* [Data shown]:
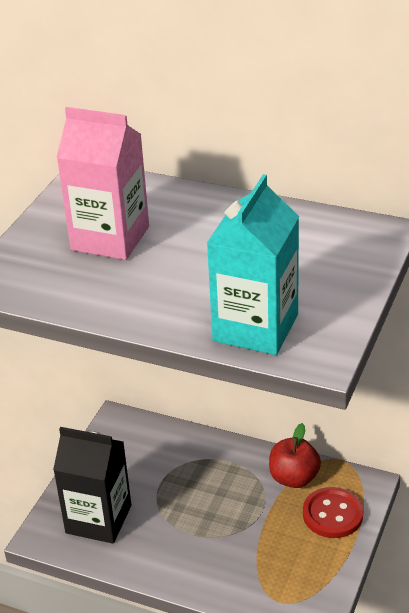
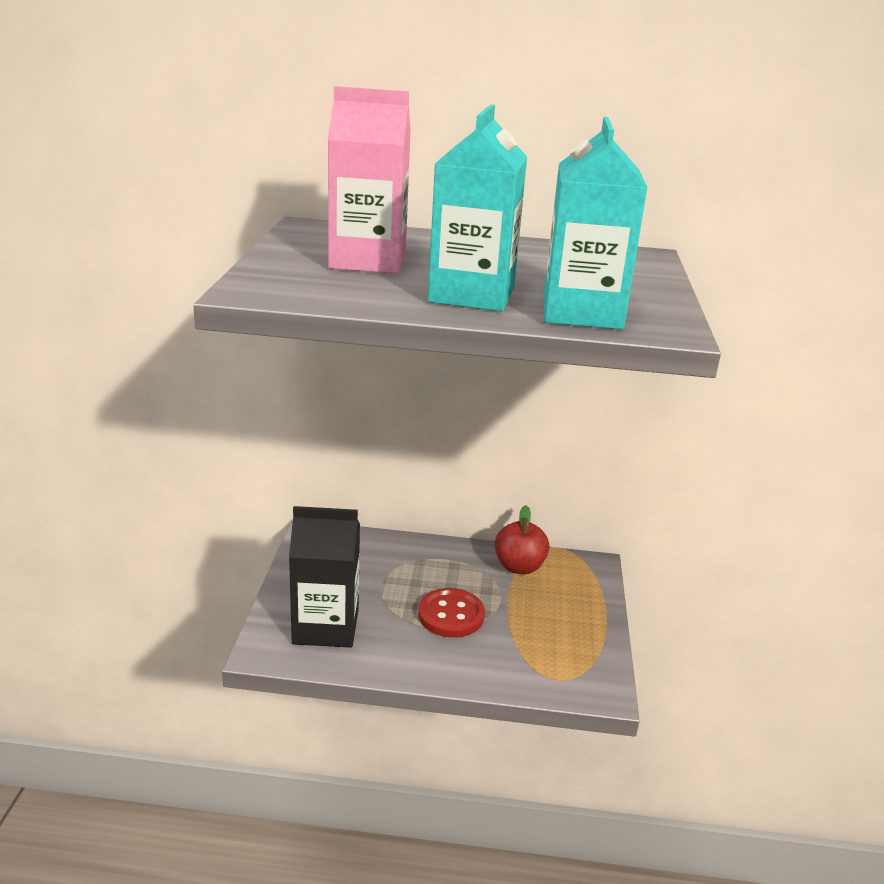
camera: 20 degrees left, 10 degrees down
(173, 296) = (472, 295): none -> turquoise carton
(332, 514) = (573, 594): red button -> red button (451, 615)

* [What you will do]: All of the lines above should be printed exactly, minus the pictures.

* [Reply to the exercise]:
camera: 20 degrees left, 10 degrees down
(173, 296) = (472, 295): none -> turquoise carton
(332, 514) = (573, 594): red button -> red button (451, 615)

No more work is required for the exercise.